Data excerpt:

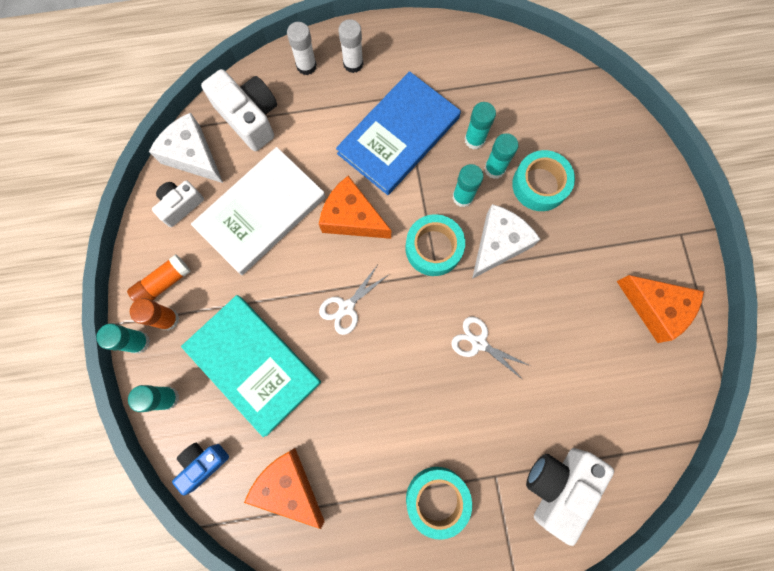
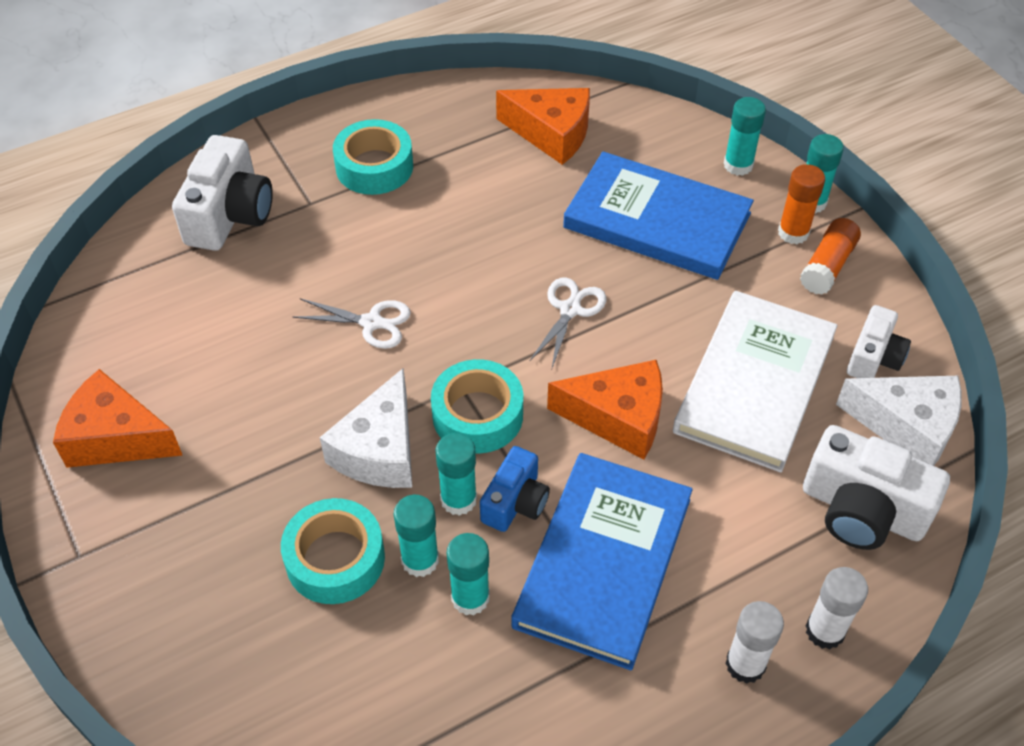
camera: 160 degrees right, 25 degrees down
(203, 463) = (658, 126): blue camera -> blue camera (515, 502)
(253, 364) = (657, 221): turquoise book -> blue book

Exercise directions: A word-for-word copy of all the data is required, minus the pictures.

Task output:
camera: 160 degrees right, 25 degrees down
(203, 463) = (658, 126): blue camera -> blue camera (515, 502)
(253, 364) = (657, 221): turquoise book -> blue book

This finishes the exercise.